SUPPLIED INFORMATION:
☆ ☆ ☆ ☆

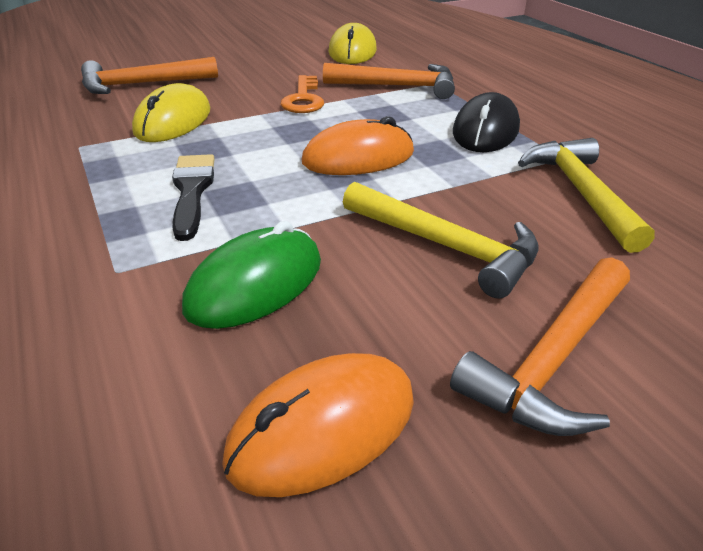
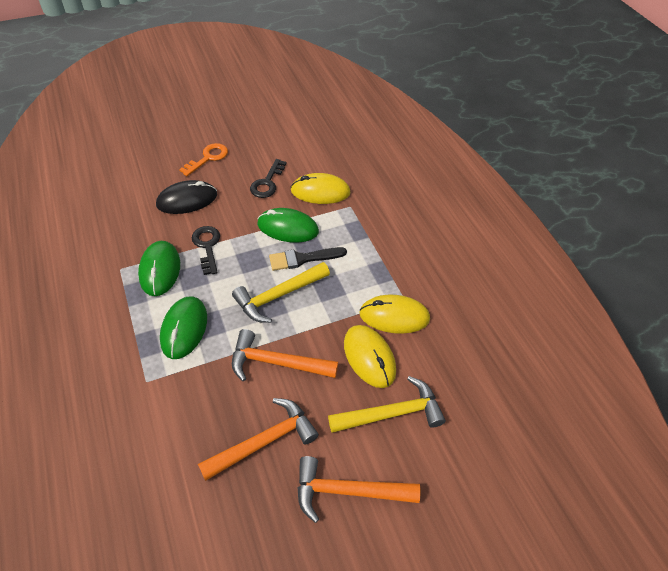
black key: 0 -> 2
green mouse: 1 -> 3
orange mouse: 2 -> 0
yellow mouse: 2 -> 3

☆ ☆ ☆ ☆

TASK TO CARRY OUT:
Would you please set down the listing above exactly, minus its images?

ANSWER SECTION:
black key: 0 -> 2
green mouse: 1 -> 3
orange mouse: 2 -> 0
yellow mouse: 2 -> 3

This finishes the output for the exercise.